◆ **Work item**: Aim for an exact copy of the listing, without any images.

Data provided Start Marker

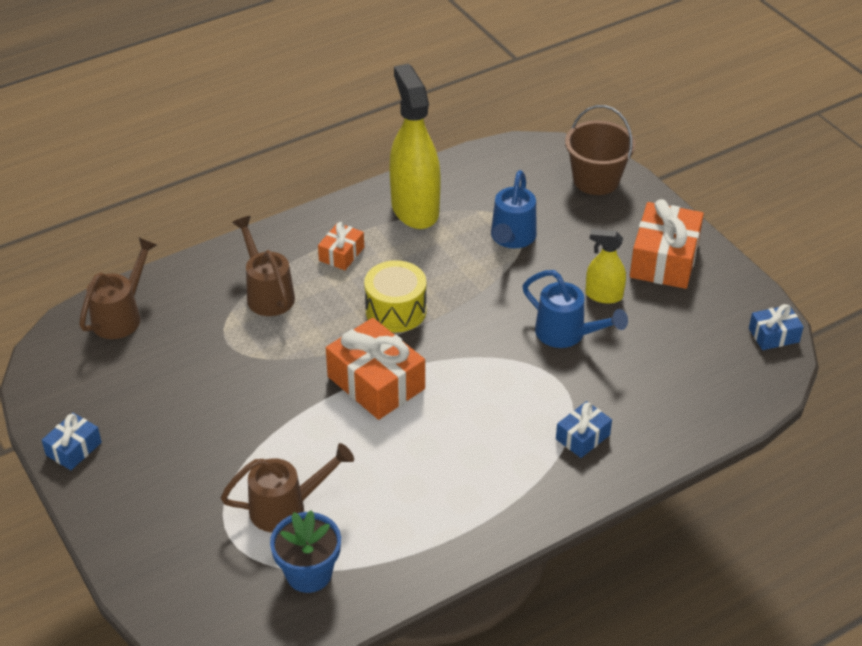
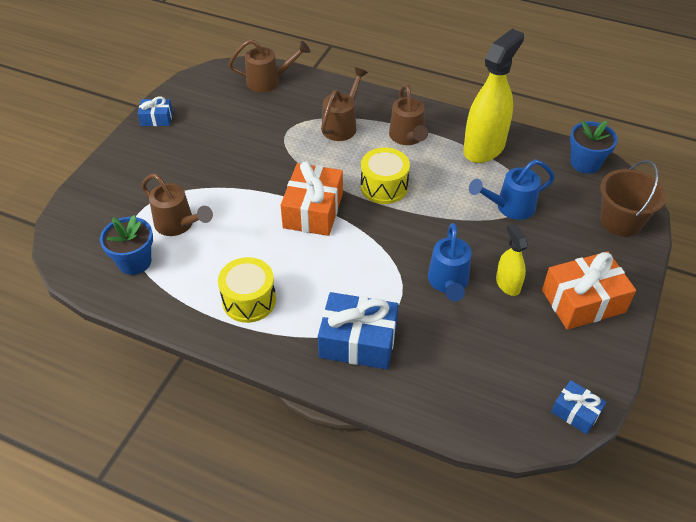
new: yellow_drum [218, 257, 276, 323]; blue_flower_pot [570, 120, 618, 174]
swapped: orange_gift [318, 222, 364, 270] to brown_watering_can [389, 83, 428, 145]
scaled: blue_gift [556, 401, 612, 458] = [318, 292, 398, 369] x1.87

Data provided End Marker

◆ **Result**:
new: yellow_drum [218, 257, 276, 323]; blue_flower_pot [570, 120, 618, 174]
swapped: orange_gift [318, 222, 364, 270] to brown_watering_can [389, 83, 428, 145]
scaled: blue_gift [556, 401, 612, 458] = [318, 292, 398, 369] x1.87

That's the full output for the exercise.